*** RECORDS FOR THE EXERCISE ***

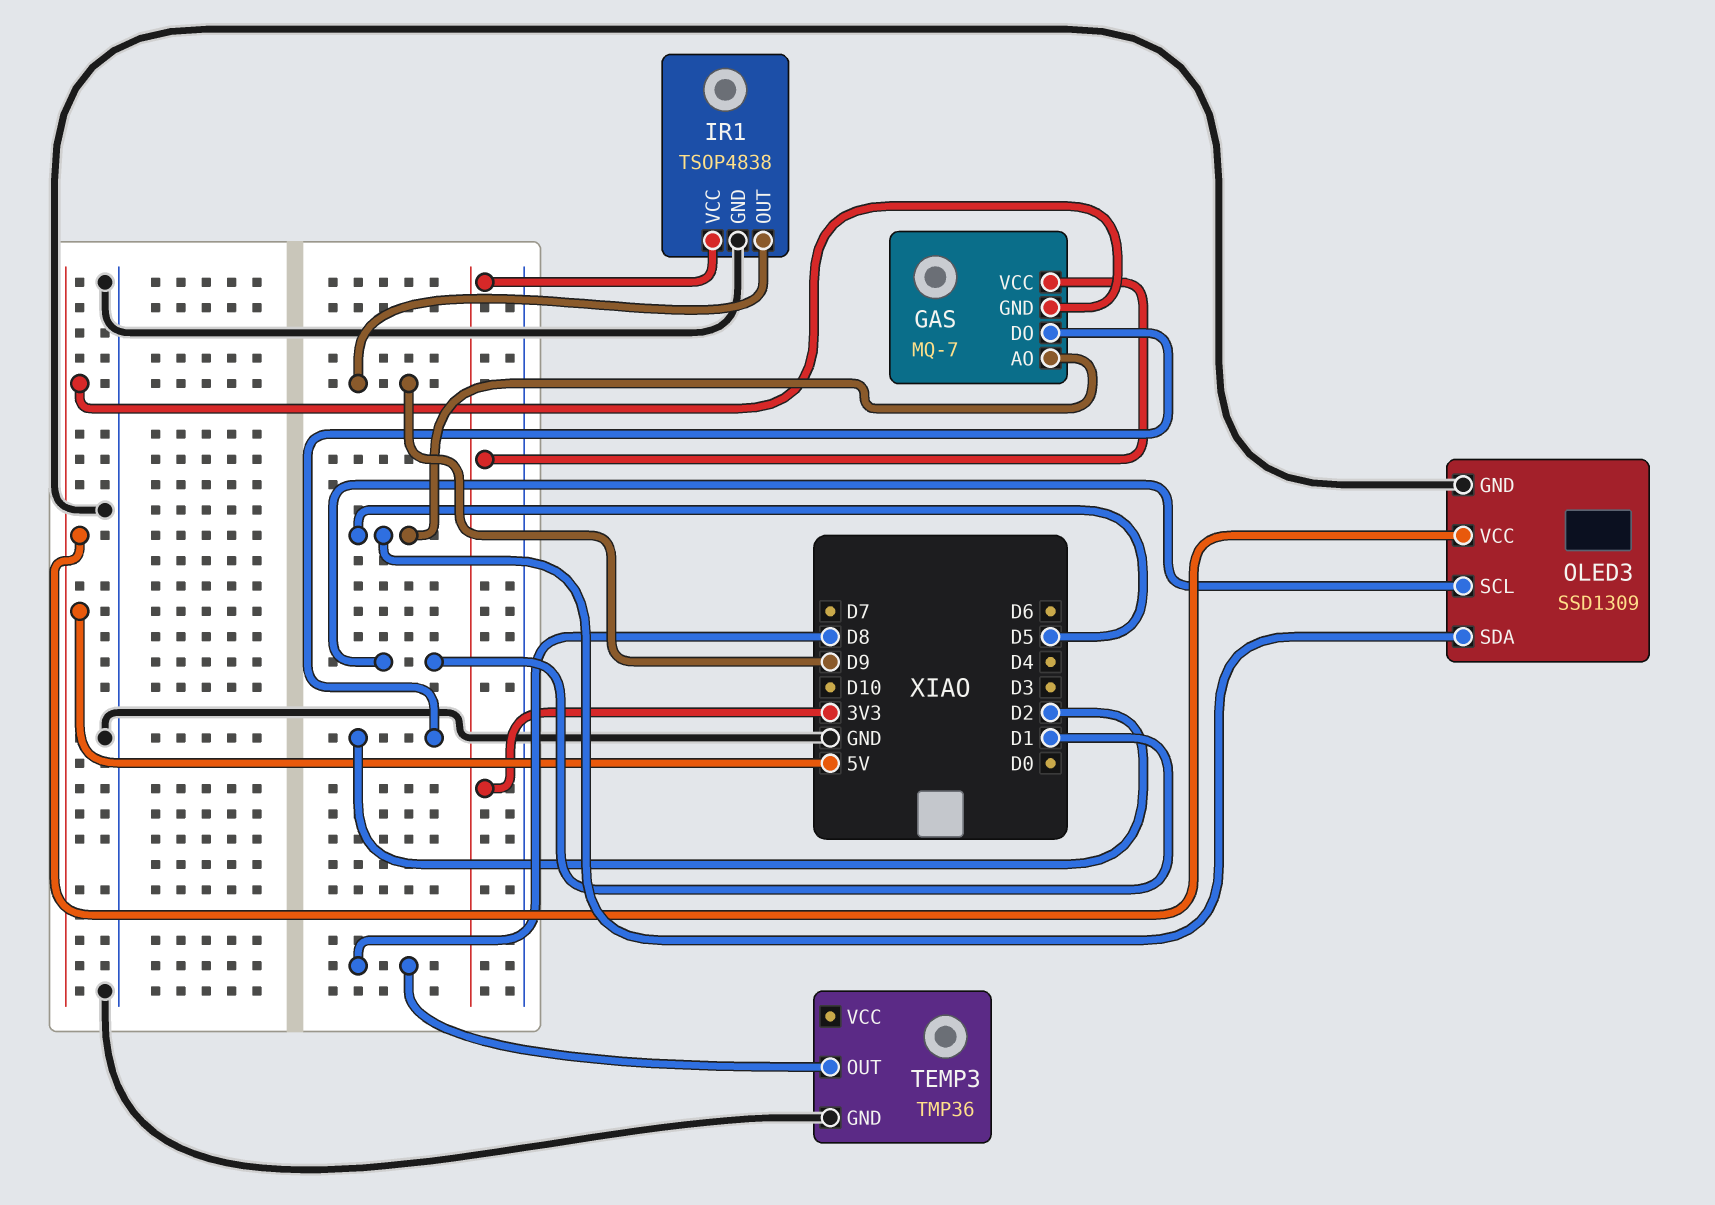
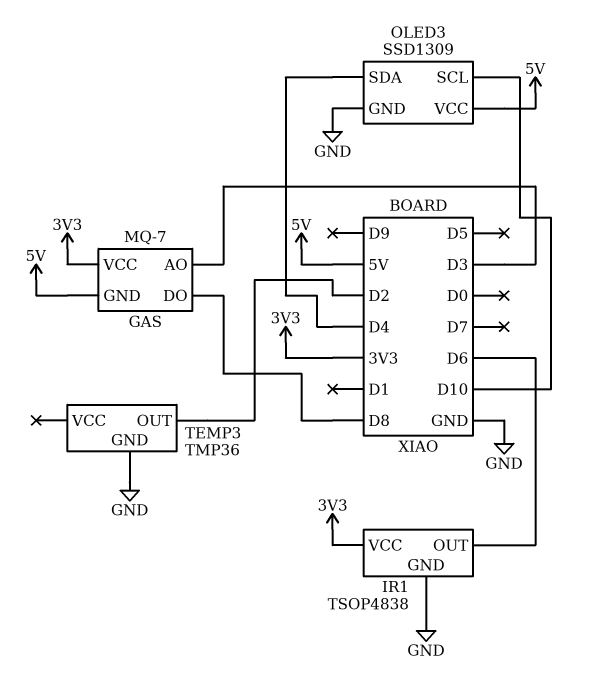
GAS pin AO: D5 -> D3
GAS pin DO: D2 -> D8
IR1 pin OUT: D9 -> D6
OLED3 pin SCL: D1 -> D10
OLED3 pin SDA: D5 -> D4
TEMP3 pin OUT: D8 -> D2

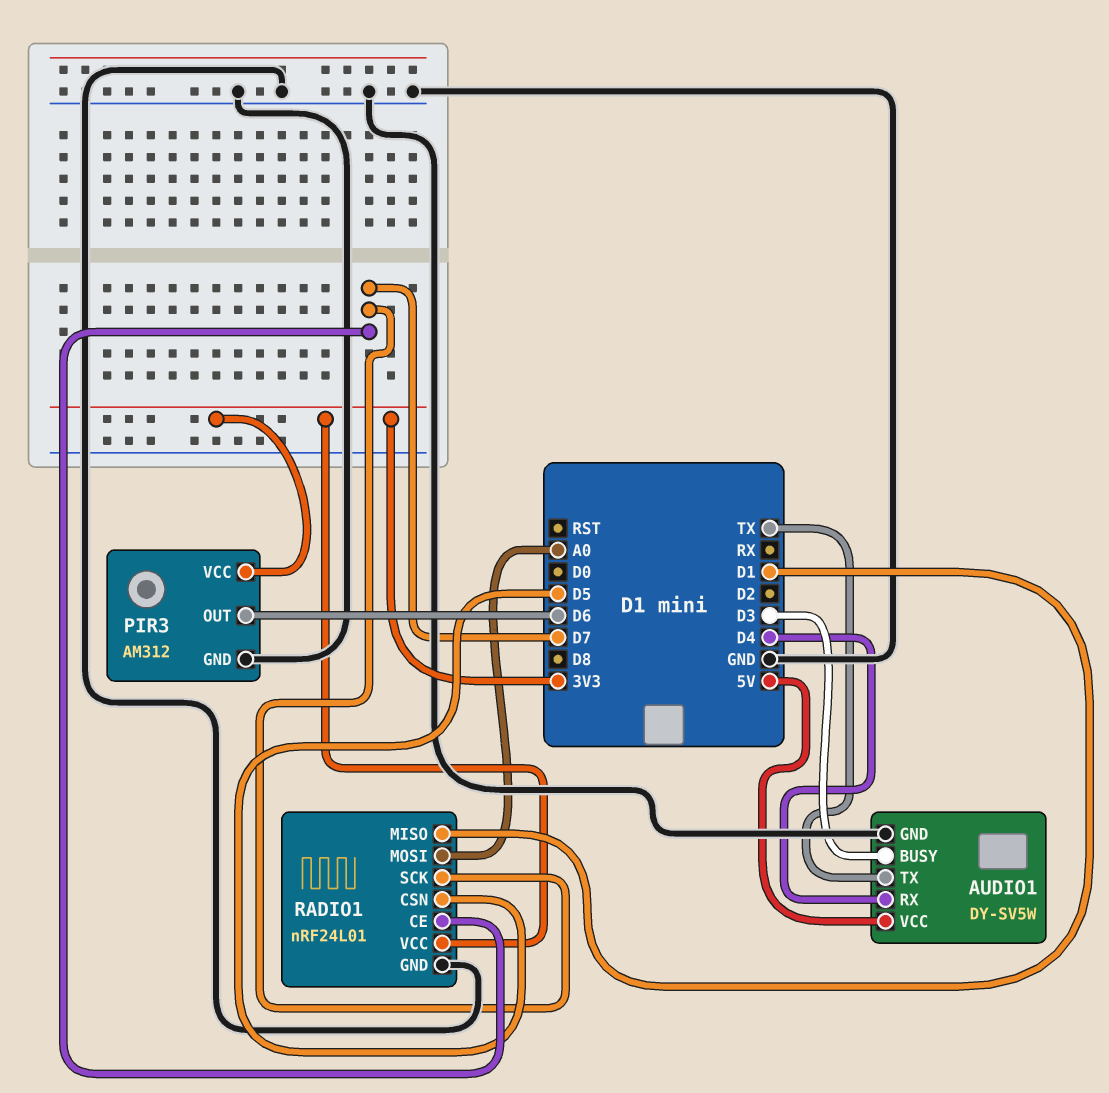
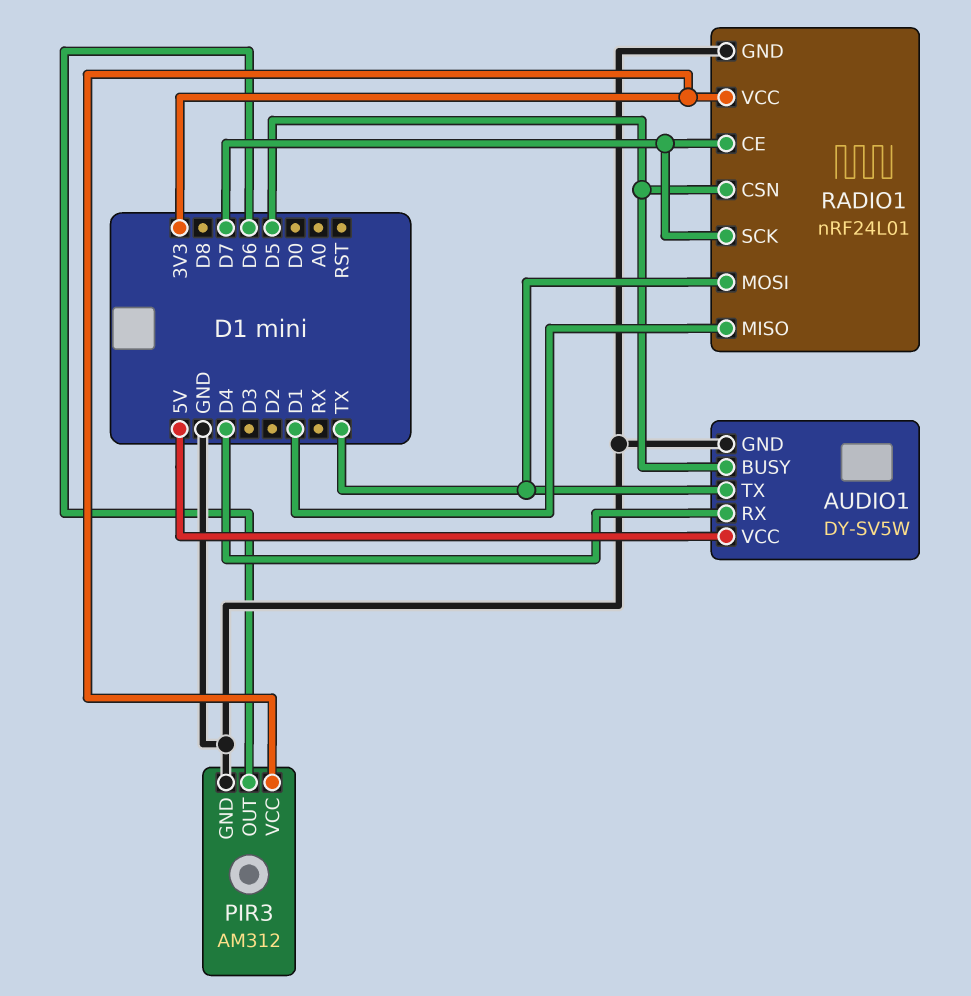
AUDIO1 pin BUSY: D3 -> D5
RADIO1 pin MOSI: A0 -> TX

***

Output the line that contains "GAS pin DO: D2 -> D8" and every line after it to the end of the records, word for word, leaving out the pictures.

GAS pin DO: D2 -> D8
IR1 pin OUT: D9 -> D6
OLED3 pin SCL: D1 -> D10
OLED3 pin SDA: D5 -> D4
TEMP3 pin OUT: D8 -> D2

AUDIO1 pin BUSY: D3 -> D5
RADIO1 pin MOSI: A0 -> TX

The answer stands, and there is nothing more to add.